**INSTRUCTIONS TO FOLLOW:**
Transcribe word for word the lines below from the line with "(268, 216) = (514, 330): yellow" through the line with "(599, 114) = (135, 521): purple", ends included.

[EXTRACTED DATA]

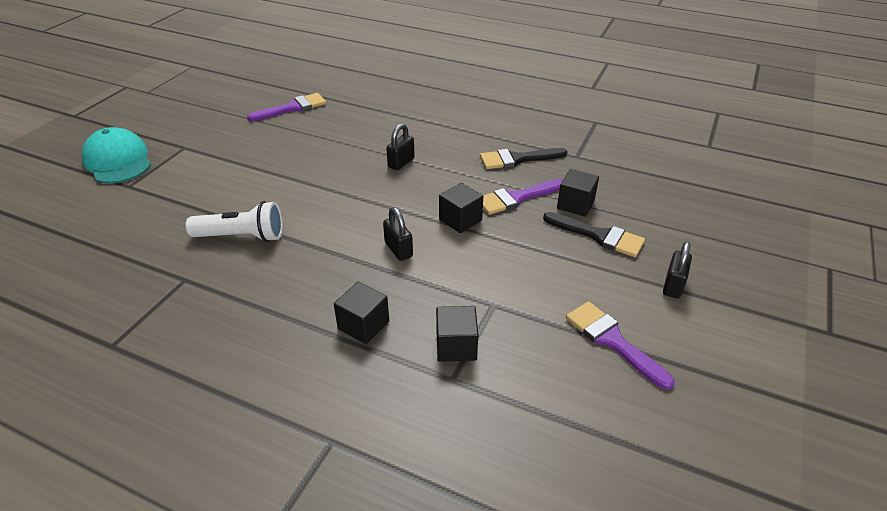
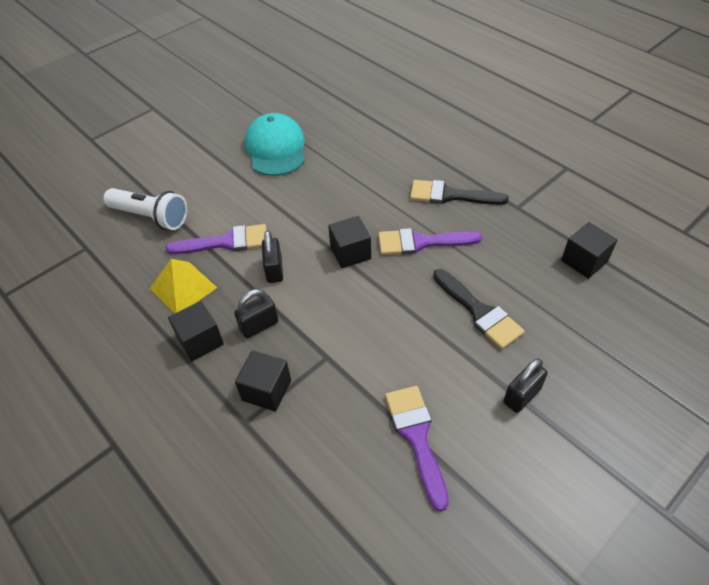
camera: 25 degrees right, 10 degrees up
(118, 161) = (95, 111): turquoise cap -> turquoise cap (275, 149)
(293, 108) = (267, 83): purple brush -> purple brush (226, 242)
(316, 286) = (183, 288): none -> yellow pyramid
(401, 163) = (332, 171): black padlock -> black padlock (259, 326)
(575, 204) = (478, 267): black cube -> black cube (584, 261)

[/EXTRACTED DATA]
[EXTRACTED DATA]

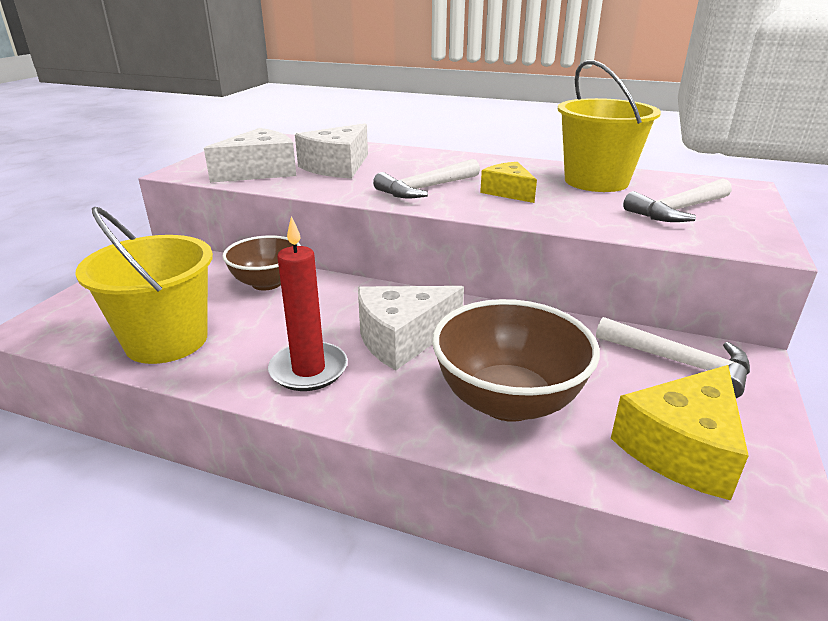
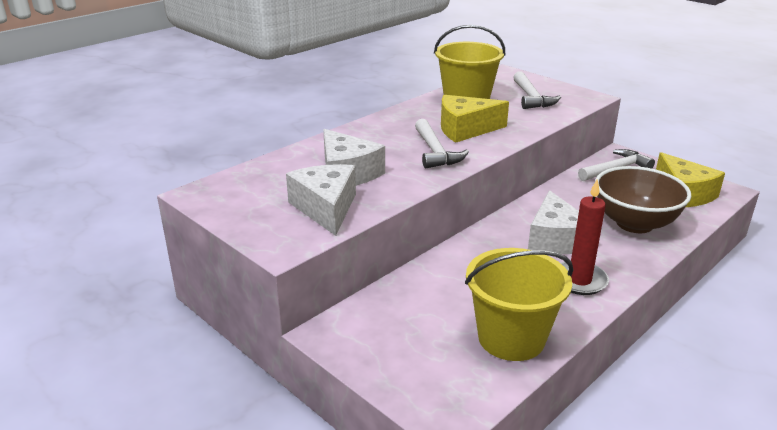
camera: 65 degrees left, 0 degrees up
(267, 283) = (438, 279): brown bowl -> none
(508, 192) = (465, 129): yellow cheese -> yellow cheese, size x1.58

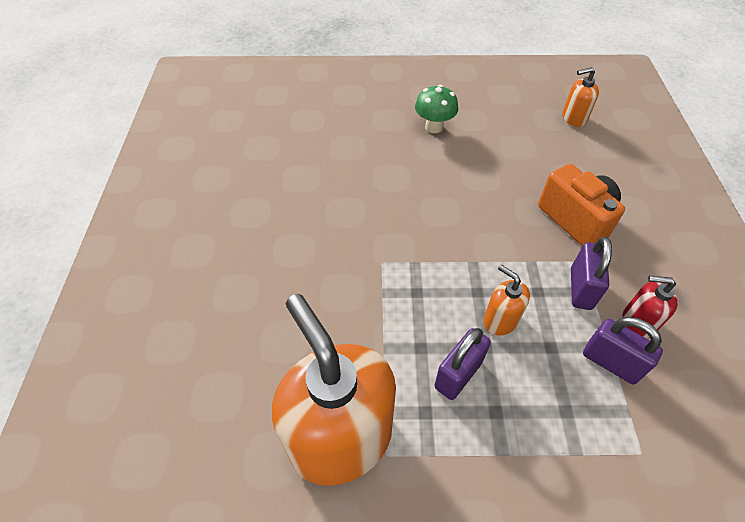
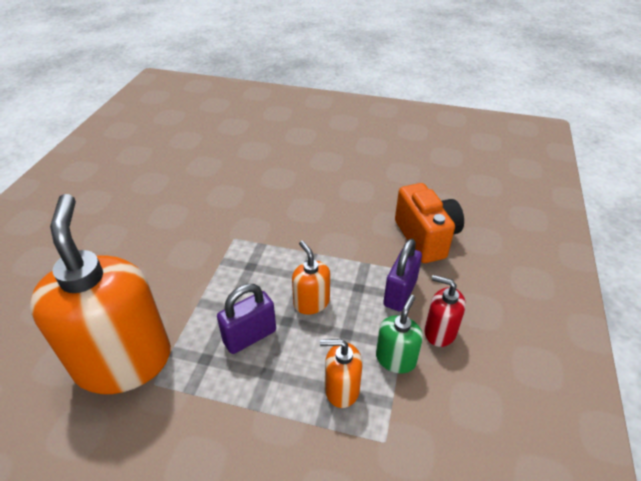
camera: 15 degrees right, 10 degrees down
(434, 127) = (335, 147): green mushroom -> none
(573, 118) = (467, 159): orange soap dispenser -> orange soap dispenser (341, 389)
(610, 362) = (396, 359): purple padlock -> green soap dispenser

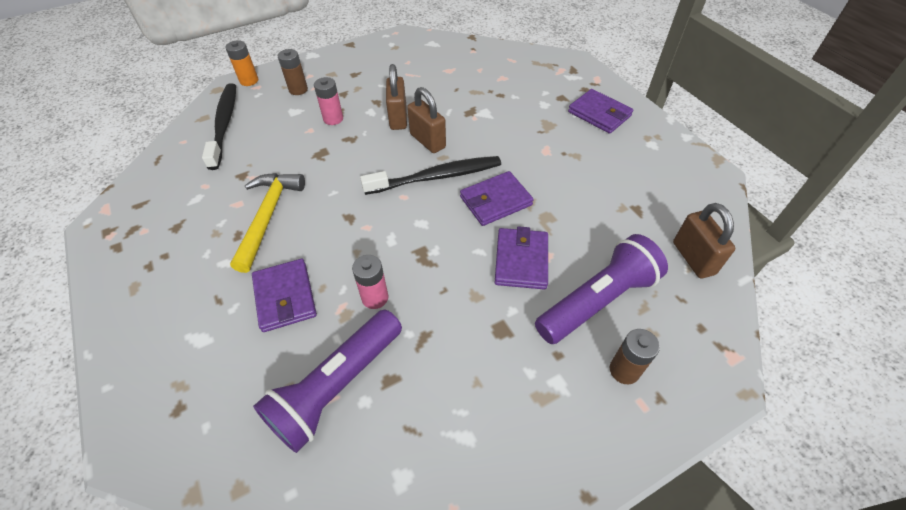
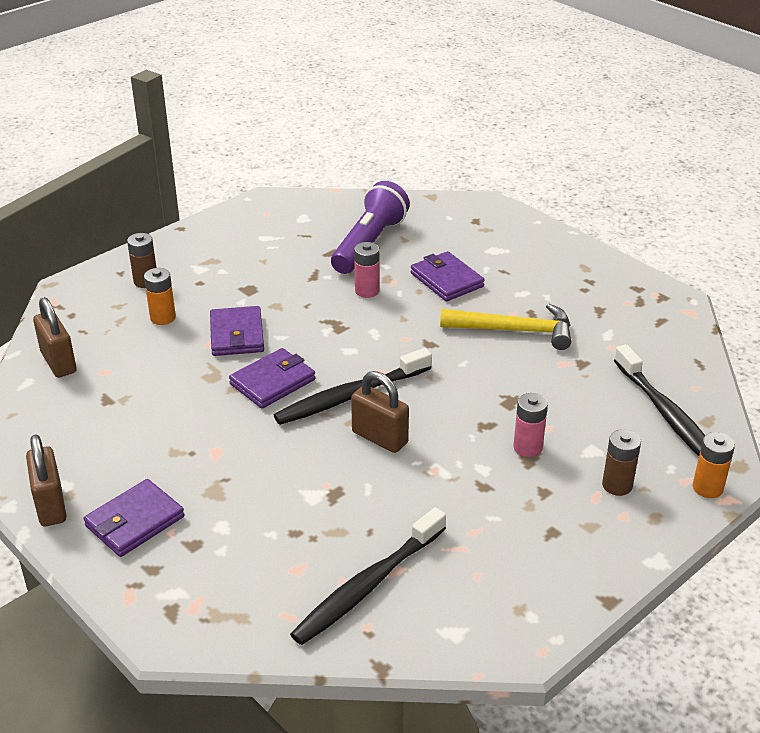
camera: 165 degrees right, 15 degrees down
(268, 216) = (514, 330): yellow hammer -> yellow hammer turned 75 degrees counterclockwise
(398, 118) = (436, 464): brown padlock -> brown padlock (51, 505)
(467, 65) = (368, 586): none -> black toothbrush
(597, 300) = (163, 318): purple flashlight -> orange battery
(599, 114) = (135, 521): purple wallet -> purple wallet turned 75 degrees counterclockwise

[/EXTRACTED DATA]
[EXTRACTED DATA]

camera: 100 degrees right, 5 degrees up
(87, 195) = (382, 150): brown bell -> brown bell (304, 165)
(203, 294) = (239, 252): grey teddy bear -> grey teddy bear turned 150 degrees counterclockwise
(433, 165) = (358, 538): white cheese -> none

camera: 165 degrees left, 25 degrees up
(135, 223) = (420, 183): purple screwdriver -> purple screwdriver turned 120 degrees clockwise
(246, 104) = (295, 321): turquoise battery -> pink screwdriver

[/EXTRACTED DATA]

**THE COMPLETED TASK:**
(268, 216) = (514, 330): yellow hammer -> yellow hammer turned 75 degrees counterclockwise
(398, 118) = (436, 464): brown padlock -> brown padlock (51, 505)
(467, 65) = (368, 586): none -> black toothbrush
(597, 300) = (163, 318): purple flashlight -> orange battery
(599, 114) = (135, 521): purple wallet -> purple wallet turned 75 degrees counterclockwise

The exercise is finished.